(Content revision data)

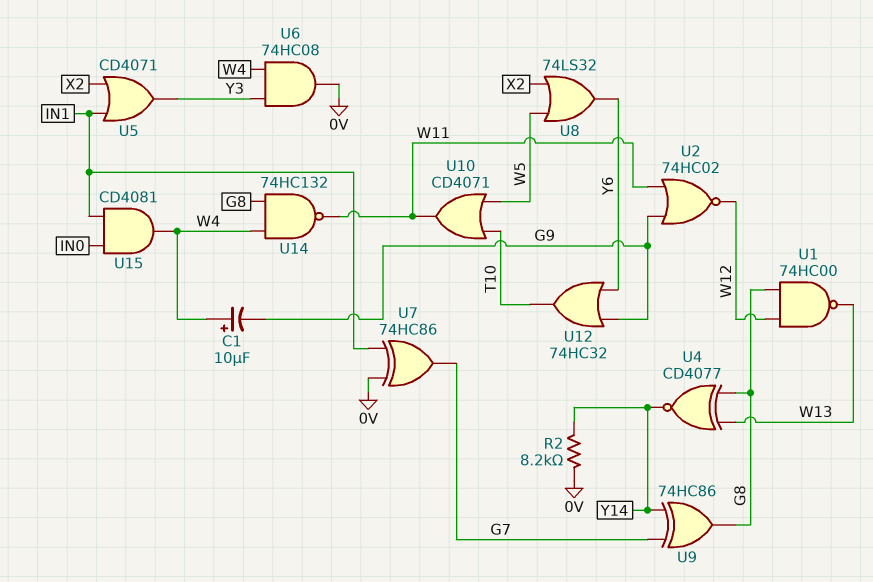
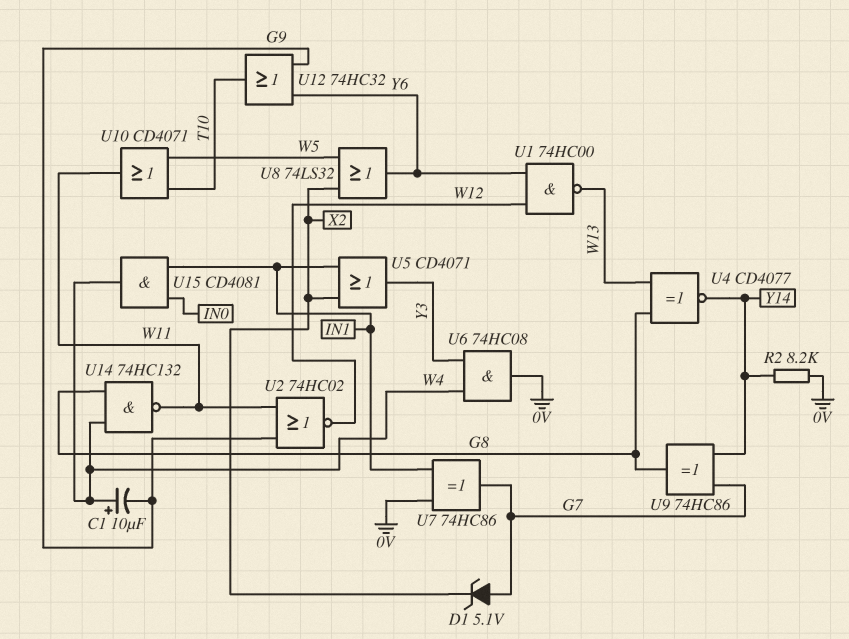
D1: none -> zener 5.1V (A G7, K X2)
U1: NAND 74HC00 (in G8, in W12, out W13) -> NAND 74HC00 (in W12, in Y6, out W13)

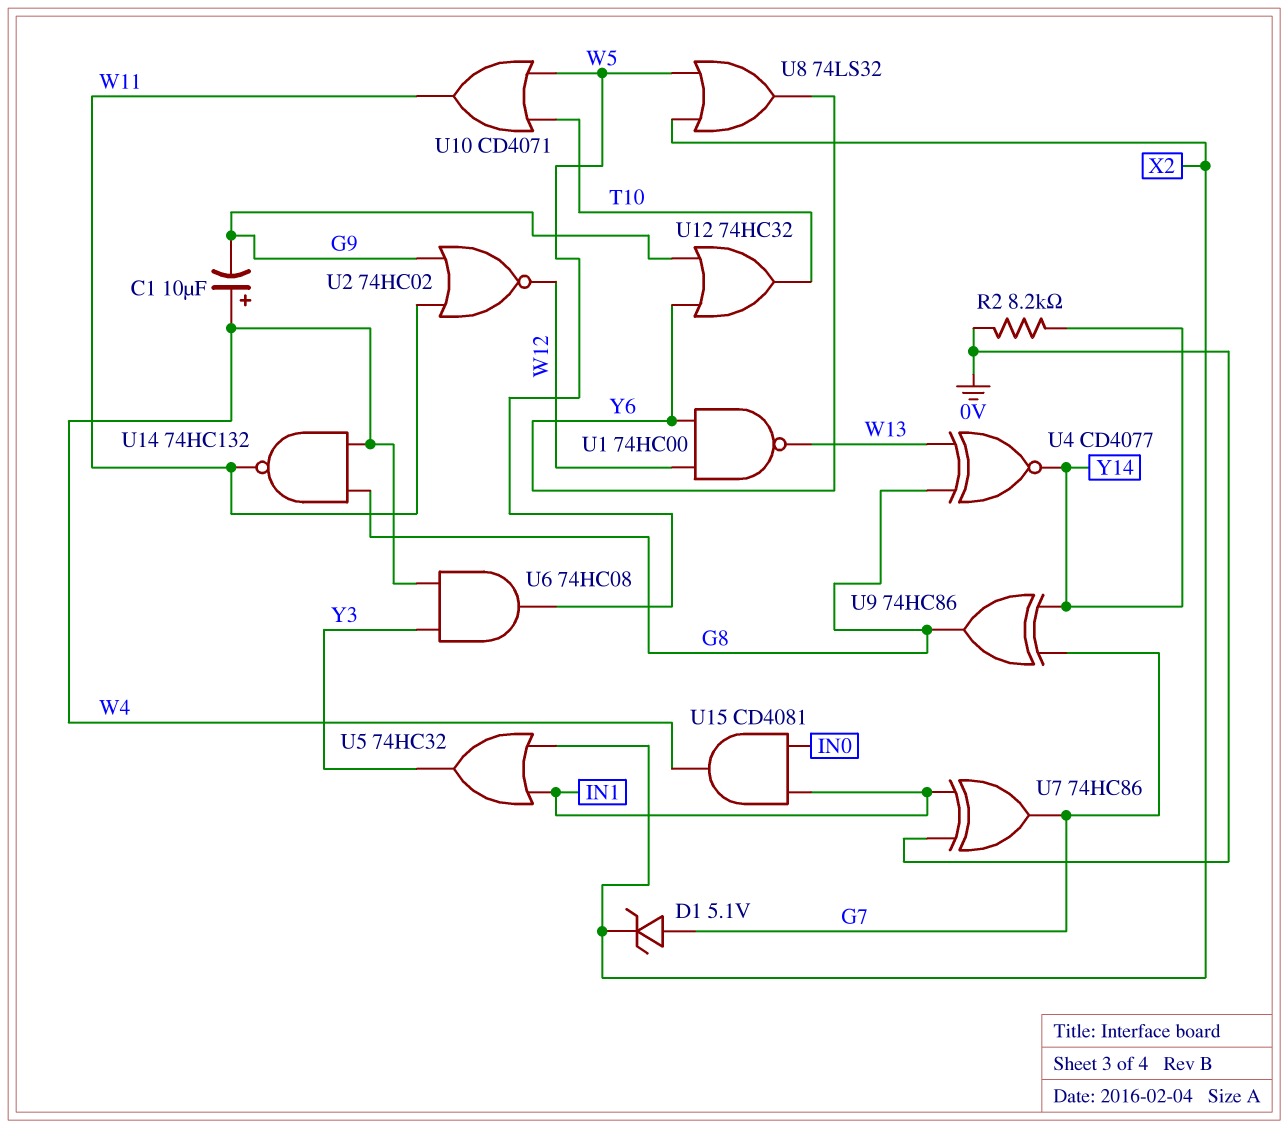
U5: OR CD4071 (in IN1, in X2, out Y3) -> OR 74HC32 (in IN1, in X2, out Y3)
U6: AND 74HC08 (in W4, in Y3, out 0V) -> AND 74HC08 (in W4, in Y3, out W5)

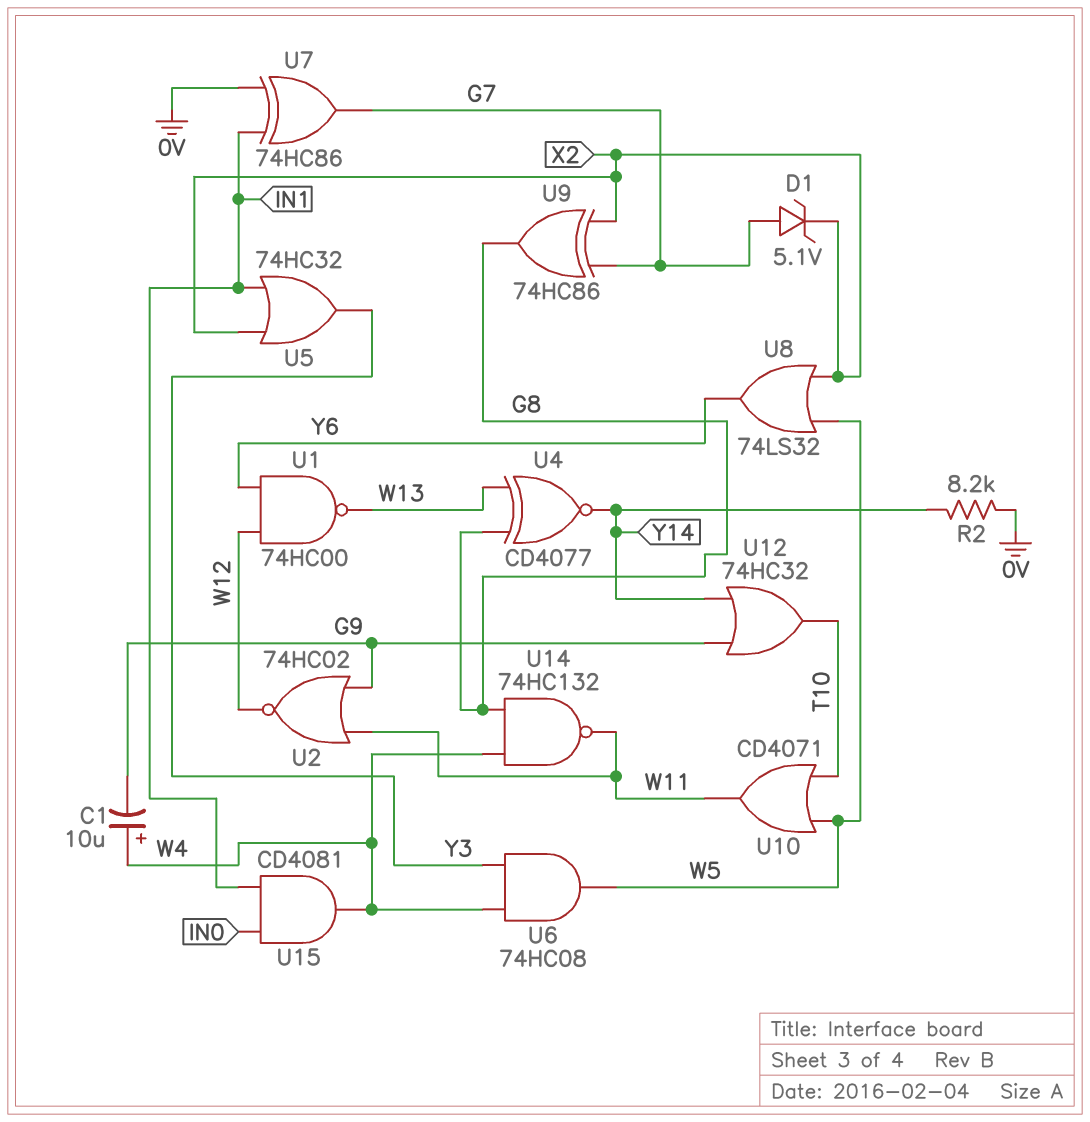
U9: XOR 74HC86 (in G7, in Y14, out G8) -> XOR 74HC86 (in G7, in X2, out G8)
U12: OR 74HC32 (in G9, in Y6, out T10) -> OR 74HC32 (in G9, in Y14, out T10)

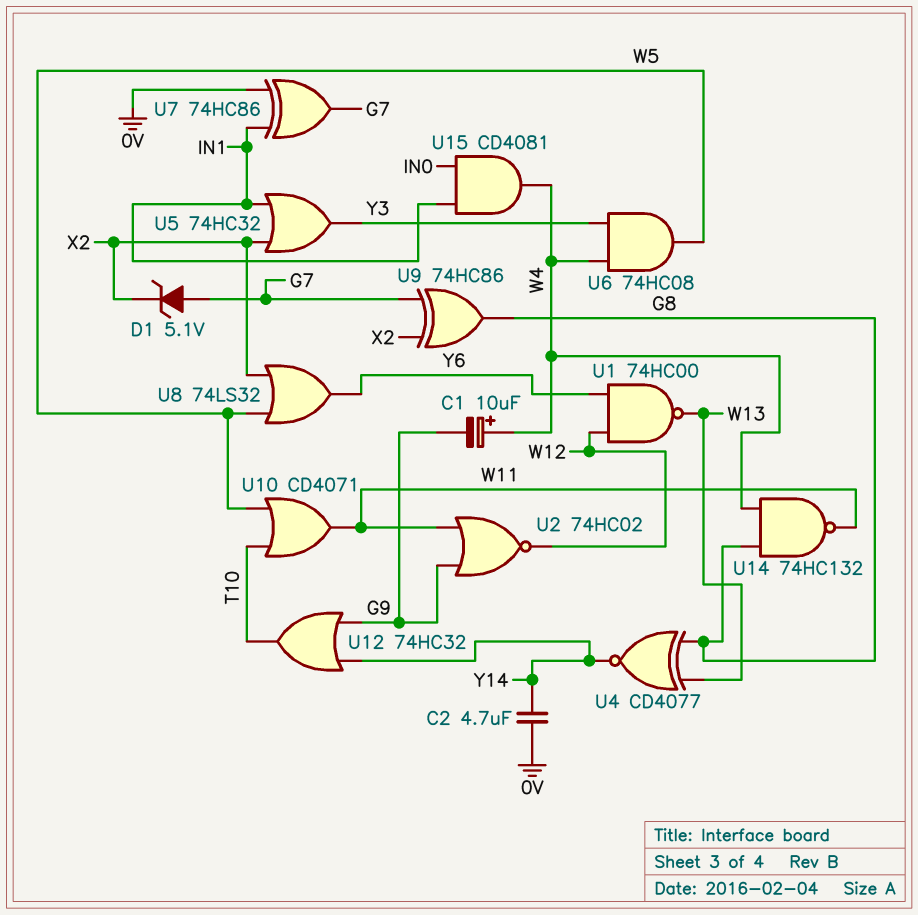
C2: none -> 4.7uF (0V, Y14)
R2: 8.2k (0V, Y14) -> none

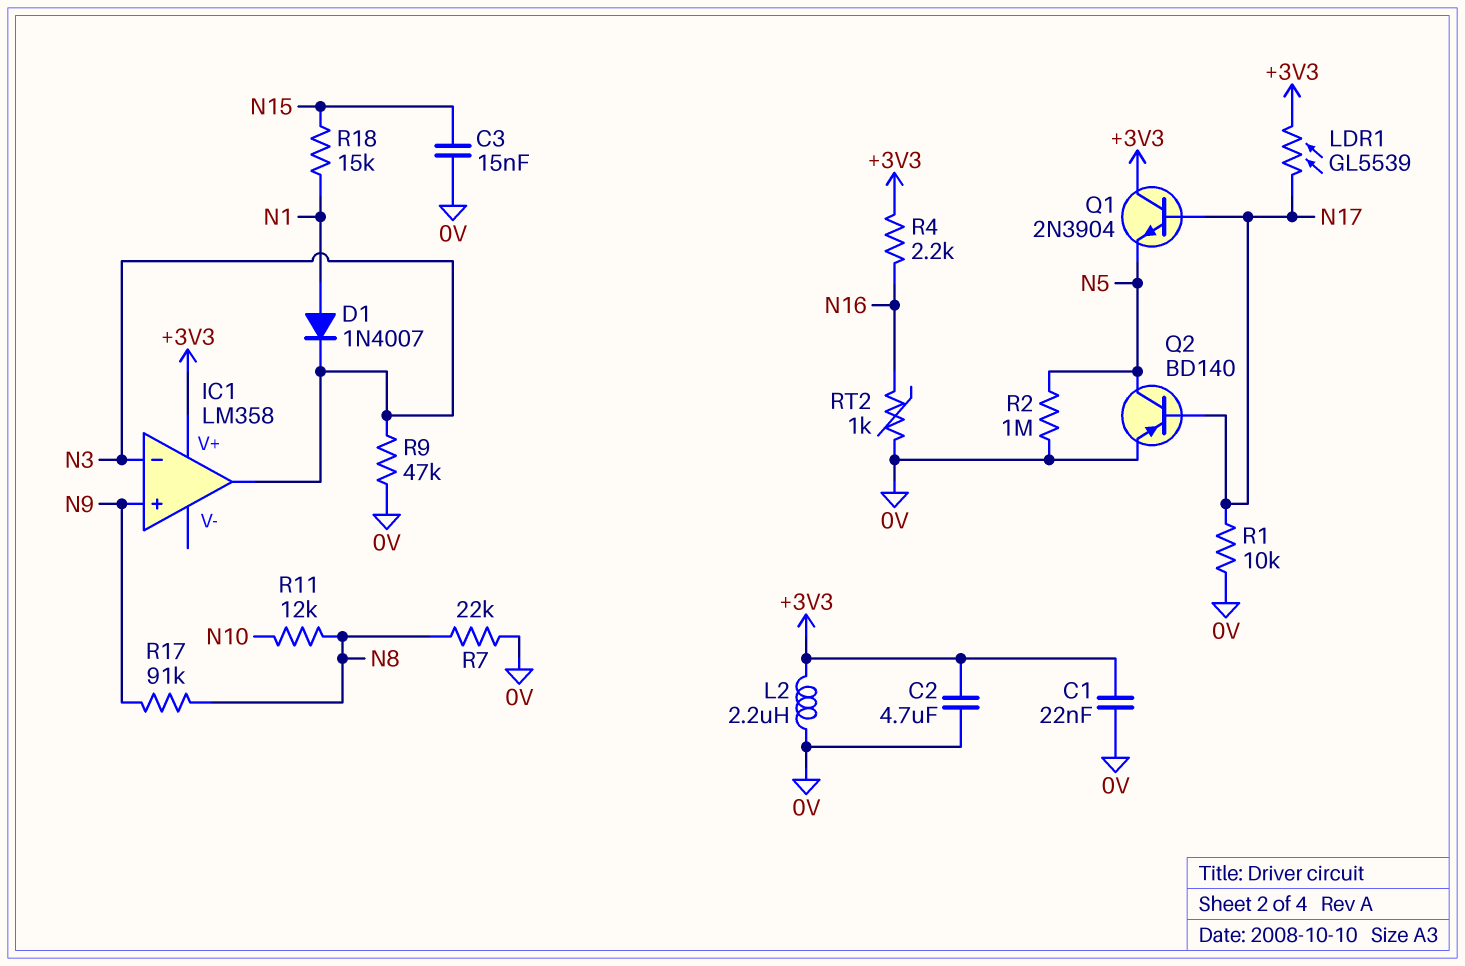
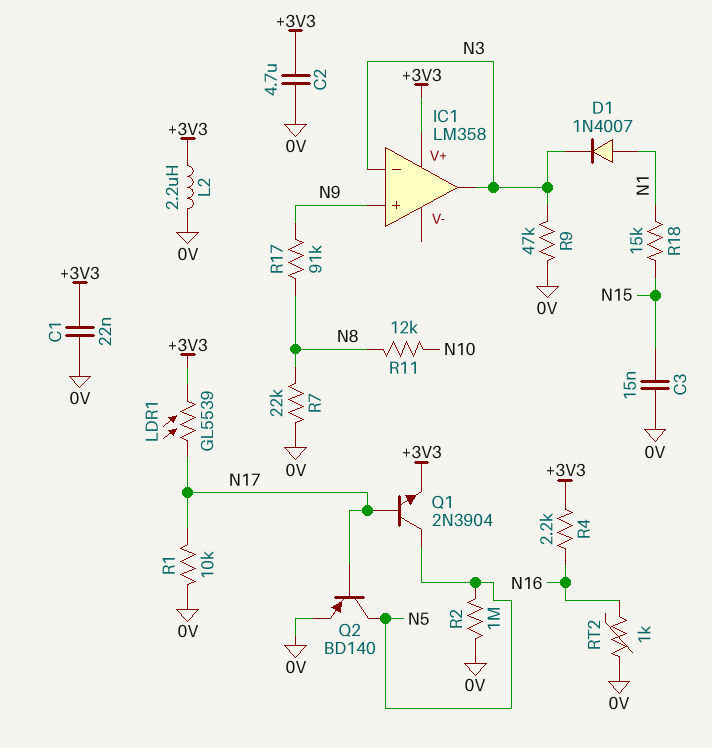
Q1: NPN 2N3904 (B N17, C +3V3, E N5) -> NPN 2N3904 (B N17, C N5, E +3V3)

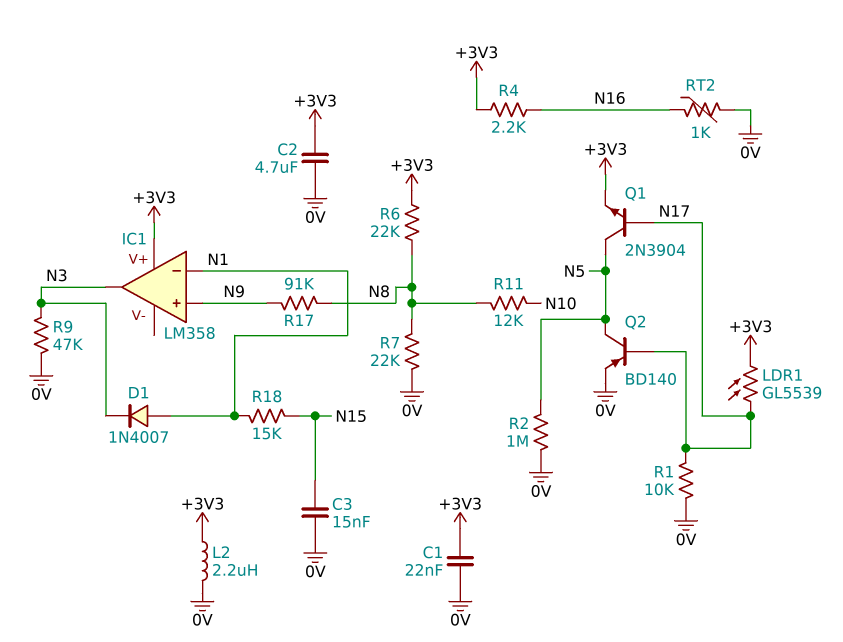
IC1 pin in-: N3 -> N1
R6: none -> 22k (+3V3, N8)

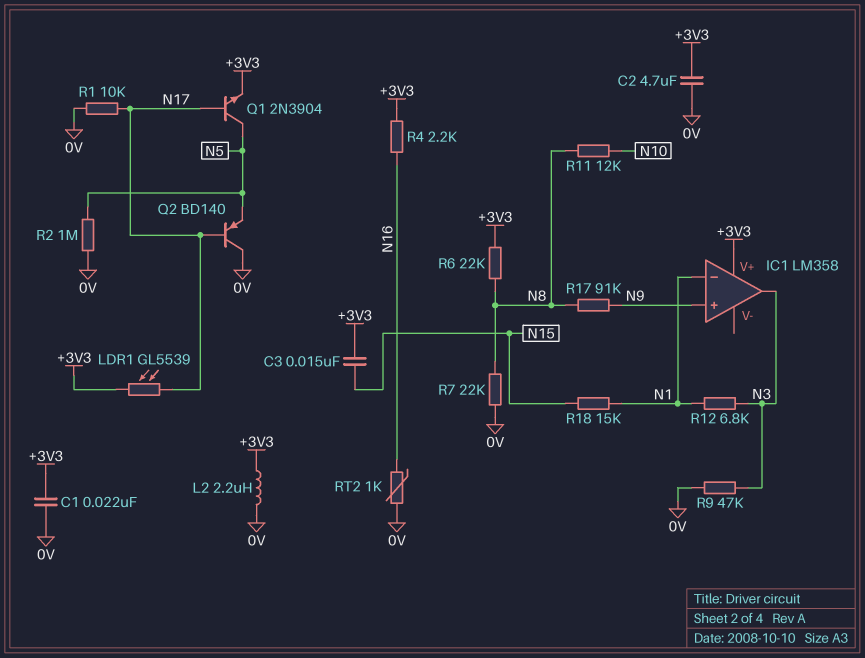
C3: 15nF (0V, N15) -> 15nF (+3V3, N15)
D1: diode 1N4007 (A N1, K N3) -> none
Q2: PNP BD140 (B N17, C N5, E 0V) -> PNP BD140 (B N17, C 0V, E N5)
R12: none -> 6.8k (N1, N3)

* _Work instruction_
Repeat, exactly as they stand, the line that contains "Q2: PNP BD140" and all the lines after it in the data above.

* _Solution below_
Q2: PNP BD140 (B N17, C N5, E 0V) -> PNP BD140 (B N17, C 0V, E N5)
R12: none -> 6.8k (N1, N3)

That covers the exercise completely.